## Exercise instructions
Your task is to count the lines of the records that contain "button". Answer with the number and nothing else.
____
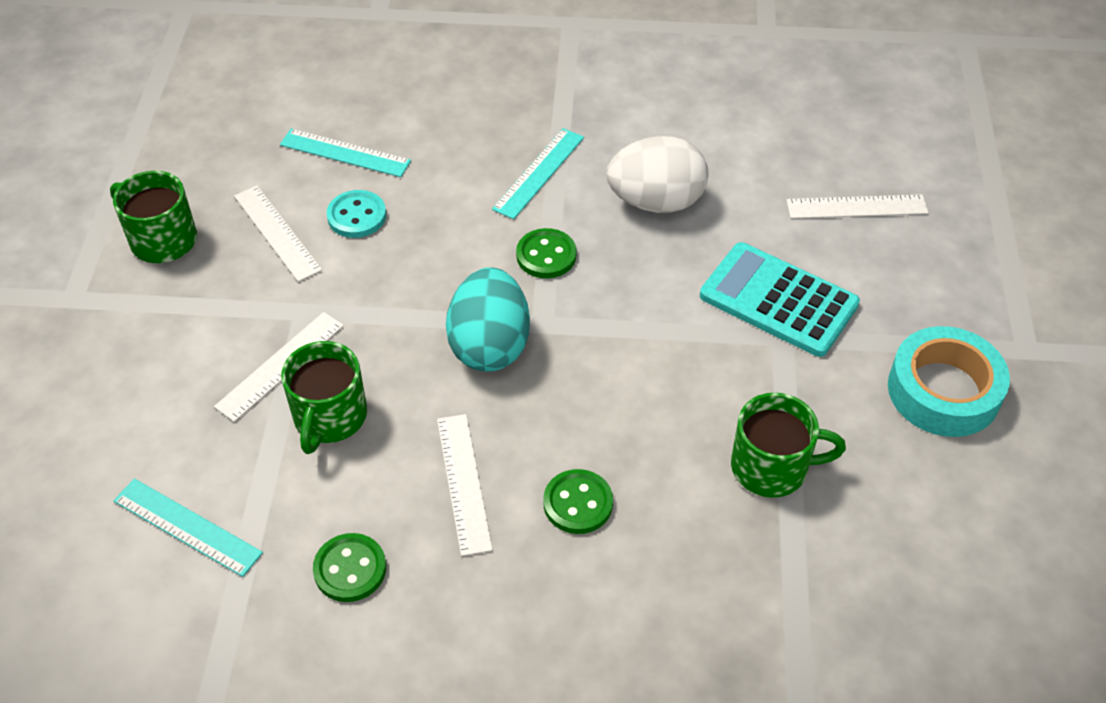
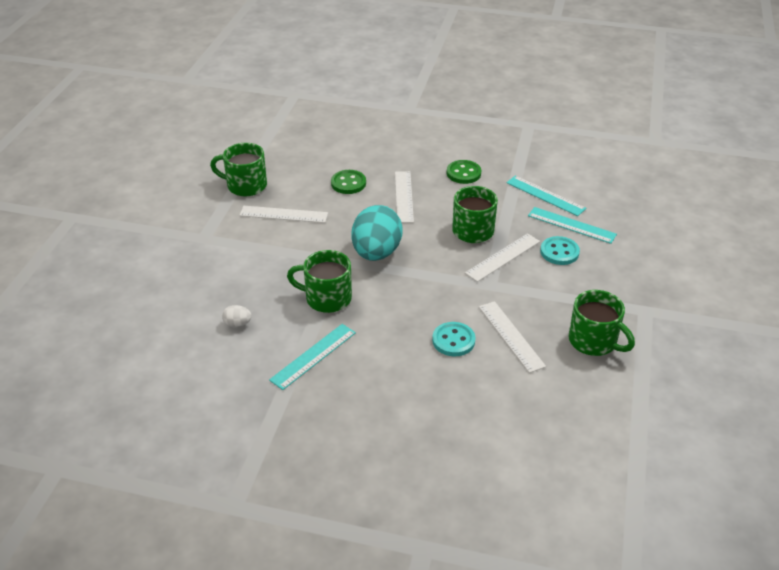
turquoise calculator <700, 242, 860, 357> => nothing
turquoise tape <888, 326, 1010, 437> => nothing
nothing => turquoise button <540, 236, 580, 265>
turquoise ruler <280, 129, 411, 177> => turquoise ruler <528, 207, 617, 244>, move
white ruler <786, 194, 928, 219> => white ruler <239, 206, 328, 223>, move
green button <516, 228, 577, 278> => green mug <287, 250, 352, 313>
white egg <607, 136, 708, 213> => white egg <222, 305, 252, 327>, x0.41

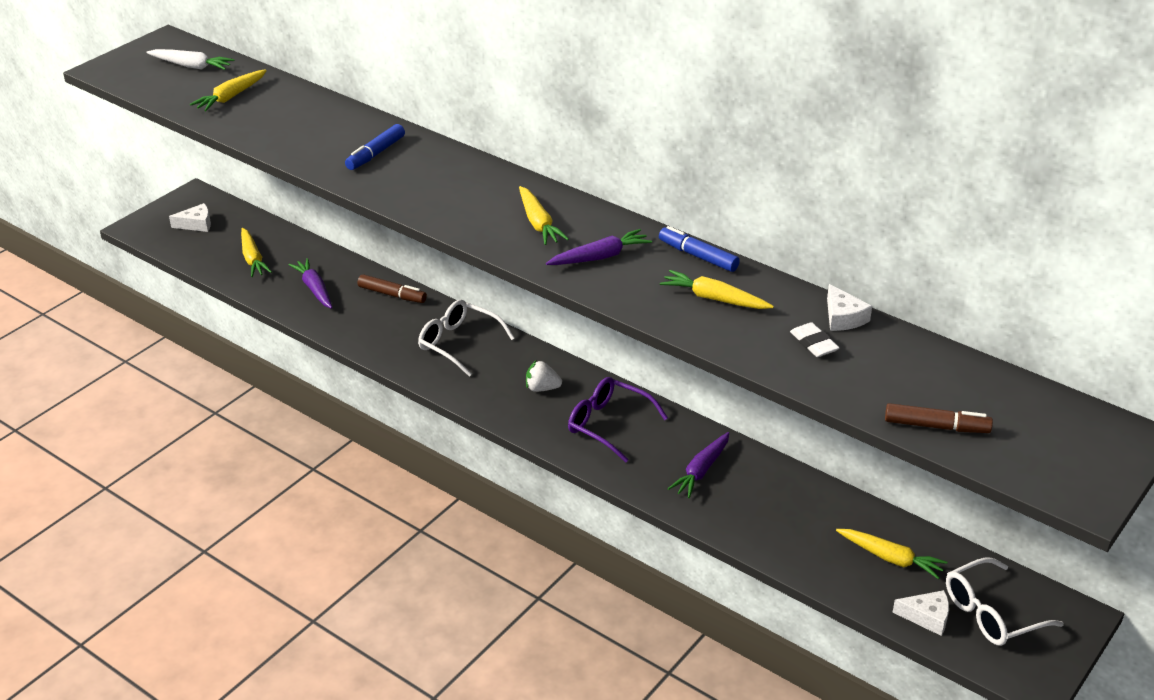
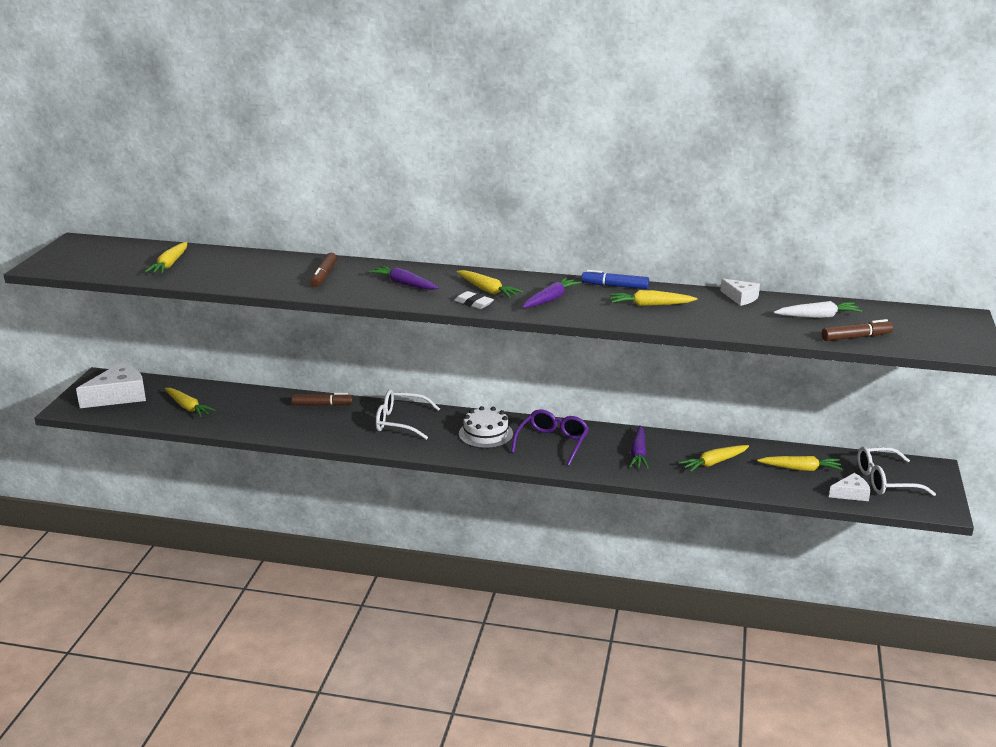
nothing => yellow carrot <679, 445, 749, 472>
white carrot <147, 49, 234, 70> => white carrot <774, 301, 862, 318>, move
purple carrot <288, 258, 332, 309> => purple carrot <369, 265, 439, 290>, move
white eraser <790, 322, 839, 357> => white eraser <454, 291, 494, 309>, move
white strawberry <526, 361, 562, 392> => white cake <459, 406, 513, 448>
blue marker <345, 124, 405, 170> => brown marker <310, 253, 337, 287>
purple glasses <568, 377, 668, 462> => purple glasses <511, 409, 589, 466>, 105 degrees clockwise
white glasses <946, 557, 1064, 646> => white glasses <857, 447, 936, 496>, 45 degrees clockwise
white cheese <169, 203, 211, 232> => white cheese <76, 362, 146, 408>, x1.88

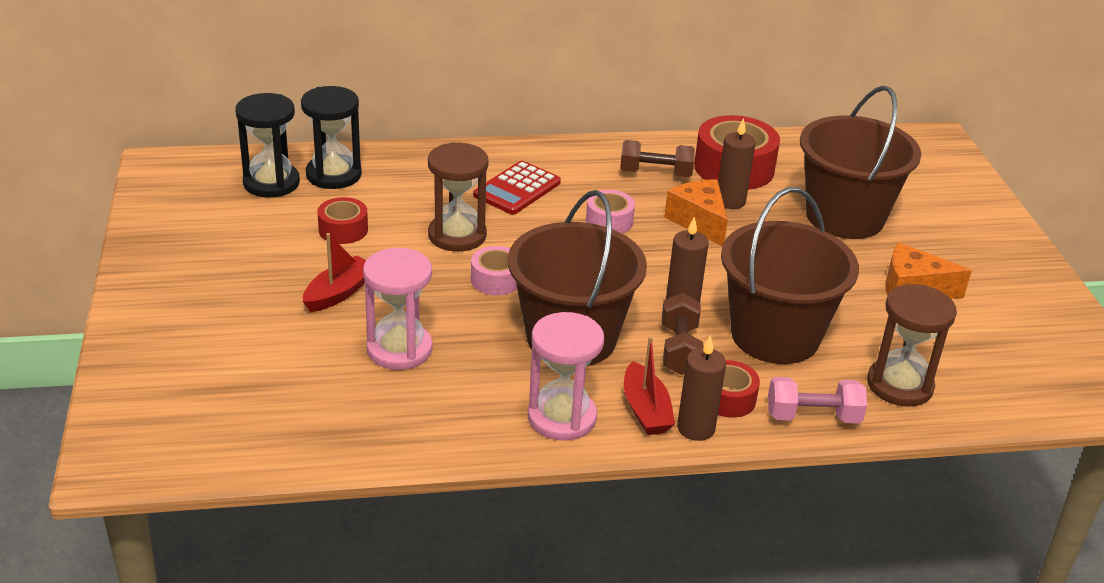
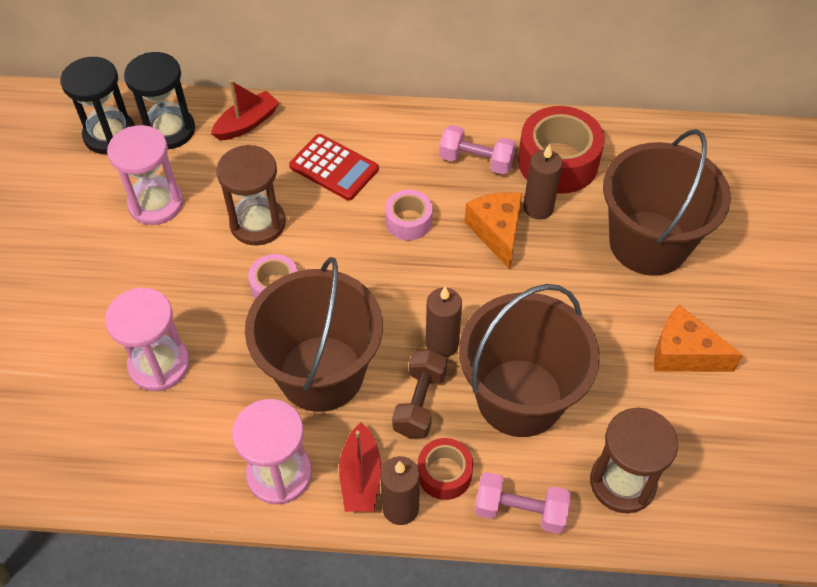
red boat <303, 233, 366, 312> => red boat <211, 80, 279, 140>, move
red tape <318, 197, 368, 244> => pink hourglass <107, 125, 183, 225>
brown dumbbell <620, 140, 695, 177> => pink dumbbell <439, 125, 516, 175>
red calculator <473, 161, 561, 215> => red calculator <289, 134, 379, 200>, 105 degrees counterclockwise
____
## Worked solution
2